• Exercise brief: Range to reproduce from the entries below: the line with "(898, 263) = (680, 533): white", the line with "(144, 238) = (182, 79): red", and every line in between. Give them exactly and give nothing else.
Data for the task Start Marker
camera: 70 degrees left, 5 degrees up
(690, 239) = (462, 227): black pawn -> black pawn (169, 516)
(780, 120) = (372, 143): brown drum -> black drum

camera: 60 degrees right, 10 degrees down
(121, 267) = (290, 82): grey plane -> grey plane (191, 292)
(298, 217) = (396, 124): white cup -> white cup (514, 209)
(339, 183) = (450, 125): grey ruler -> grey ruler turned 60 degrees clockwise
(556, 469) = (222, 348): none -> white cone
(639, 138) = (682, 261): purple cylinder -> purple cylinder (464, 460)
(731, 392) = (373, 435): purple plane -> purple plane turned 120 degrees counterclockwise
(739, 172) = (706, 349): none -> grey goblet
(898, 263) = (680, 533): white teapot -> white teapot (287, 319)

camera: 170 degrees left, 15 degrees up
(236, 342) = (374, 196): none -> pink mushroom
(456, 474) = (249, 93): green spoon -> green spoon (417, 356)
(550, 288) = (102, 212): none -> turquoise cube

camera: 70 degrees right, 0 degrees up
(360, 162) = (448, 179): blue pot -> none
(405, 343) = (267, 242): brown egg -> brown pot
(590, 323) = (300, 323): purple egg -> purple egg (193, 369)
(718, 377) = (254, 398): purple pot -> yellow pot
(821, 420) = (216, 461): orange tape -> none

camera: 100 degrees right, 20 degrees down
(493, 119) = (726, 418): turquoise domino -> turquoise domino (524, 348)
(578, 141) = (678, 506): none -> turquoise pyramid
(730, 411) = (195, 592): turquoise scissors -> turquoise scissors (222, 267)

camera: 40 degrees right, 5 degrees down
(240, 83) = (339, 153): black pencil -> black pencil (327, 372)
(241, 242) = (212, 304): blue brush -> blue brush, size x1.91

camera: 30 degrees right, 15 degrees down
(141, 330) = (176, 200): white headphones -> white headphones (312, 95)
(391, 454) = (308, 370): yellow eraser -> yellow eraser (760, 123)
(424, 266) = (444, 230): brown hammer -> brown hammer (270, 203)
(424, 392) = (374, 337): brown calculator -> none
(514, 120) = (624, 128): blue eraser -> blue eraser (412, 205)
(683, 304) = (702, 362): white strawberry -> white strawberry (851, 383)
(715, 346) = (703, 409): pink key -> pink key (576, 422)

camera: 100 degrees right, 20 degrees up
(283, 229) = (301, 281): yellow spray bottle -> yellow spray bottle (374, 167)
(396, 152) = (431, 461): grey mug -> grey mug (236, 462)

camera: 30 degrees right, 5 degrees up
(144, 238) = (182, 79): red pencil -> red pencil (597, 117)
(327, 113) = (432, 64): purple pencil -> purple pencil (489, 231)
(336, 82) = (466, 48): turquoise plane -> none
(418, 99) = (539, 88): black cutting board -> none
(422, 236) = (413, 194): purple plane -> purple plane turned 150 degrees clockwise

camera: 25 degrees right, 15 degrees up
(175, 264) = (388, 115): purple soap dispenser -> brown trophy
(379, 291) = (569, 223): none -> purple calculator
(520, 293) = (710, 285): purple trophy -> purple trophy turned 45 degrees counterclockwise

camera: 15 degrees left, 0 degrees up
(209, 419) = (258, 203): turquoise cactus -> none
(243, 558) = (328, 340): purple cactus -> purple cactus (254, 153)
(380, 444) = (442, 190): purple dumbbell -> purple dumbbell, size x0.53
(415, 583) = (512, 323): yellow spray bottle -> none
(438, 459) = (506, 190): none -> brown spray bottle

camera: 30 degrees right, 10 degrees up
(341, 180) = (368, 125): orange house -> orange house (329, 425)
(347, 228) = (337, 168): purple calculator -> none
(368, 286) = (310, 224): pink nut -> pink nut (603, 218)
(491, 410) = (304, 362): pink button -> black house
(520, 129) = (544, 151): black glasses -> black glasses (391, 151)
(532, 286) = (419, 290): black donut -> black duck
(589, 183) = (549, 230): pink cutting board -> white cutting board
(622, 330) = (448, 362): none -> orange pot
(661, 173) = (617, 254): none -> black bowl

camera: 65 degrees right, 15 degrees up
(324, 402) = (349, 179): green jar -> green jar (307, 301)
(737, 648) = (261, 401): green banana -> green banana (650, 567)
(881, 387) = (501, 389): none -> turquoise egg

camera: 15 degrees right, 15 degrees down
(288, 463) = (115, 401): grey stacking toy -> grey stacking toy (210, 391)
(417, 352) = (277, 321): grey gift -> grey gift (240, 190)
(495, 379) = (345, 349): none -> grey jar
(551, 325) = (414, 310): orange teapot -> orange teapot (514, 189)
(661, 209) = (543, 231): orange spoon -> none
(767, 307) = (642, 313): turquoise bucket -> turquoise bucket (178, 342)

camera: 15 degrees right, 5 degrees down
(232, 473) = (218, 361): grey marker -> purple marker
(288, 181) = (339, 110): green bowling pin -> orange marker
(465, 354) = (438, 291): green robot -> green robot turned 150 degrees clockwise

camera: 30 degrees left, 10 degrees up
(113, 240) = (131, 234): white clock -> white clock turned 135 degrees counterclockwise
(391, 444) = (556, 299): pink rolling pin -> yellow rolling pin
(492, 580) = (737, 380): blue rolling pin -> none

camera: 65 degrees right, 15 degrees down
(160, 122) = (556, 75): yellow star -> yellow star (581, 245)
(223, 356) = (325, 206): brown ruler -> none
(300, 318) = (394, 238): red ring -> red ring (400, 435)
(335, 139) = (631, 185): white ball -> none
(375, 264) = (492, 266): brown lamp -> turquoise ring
Data for the task End Marker
• Answer section:
(898, 263) = (680, 533): white teapot -> white teapot (287, 319)

camera: 170 degrees left, 15 degrees up
(236, 342) = (374, 196): none -> pink mushroom
(456, 474) = (249, 93): green spoon -> green spoon (417, 356)
(550, 288) = (102, 212): none -> turquoise cube

camera: 70 degrees right, 0 degrees up
(360, 162) = (448, 179): blue pot -> none
(405, 343) = (267, 242): brown egg -> brown pot
(590, 323) = (300, 323): purple egg -> purple egg (193, 369)
(718, 377) = (254, 398): purple pot -> yellow pot
(821, 420) = (216, 461): orange tape -> none

camera: 100 degrees right, 20 degrees down
(493, 119) = (726, 418): turquoise domino -> turquoise domino (524, 348)
(578, 141) = (678, 506): none -> turquoise pyramid
(730, 411) = (195, 592): turquoise scissors -> turquoise scissors (222, 267)

camera: 40 degrees right, 5 degrees down
(240, 83) = (339, 153): black pencil -> black pencil (327, 372)
(241, 242) = (212, 304): blue brush -> blue brush, size x1.91

camera: 30 degrees right, 15 degrees down
(141, 330) = (176, 200): white headphones -> white headphones (312, 95)
(391, 454) = (308, 370): yellow eraser -> yellow eraser (760, 123)
(424, 266) = (444, 230): brown hammer -> brown hammer (270, 203)
(424, 392) = (374, 337): brown calculator -> none
(514, 120) = (624, 128): blue eraser -> blue eraser (412, 205)
(683, 304) = (702, 362): white strawberry -> white strawberry (851, 383)
(715, 346) = (703, 409): pink key -> pink key (576, 422)

camera: 100 degrees right, 20 degrees up
(283, 229) = (301, 281): yellow spray bottle -> yellow spray bottle (374, 167)
(396, 152) = (431, 461): grey mug -> grey mug (236, 462)

camera: 30 degrees right, 5 degrees up
(144, 238) = (182, 79): red pencil -> red pencil (597, 117)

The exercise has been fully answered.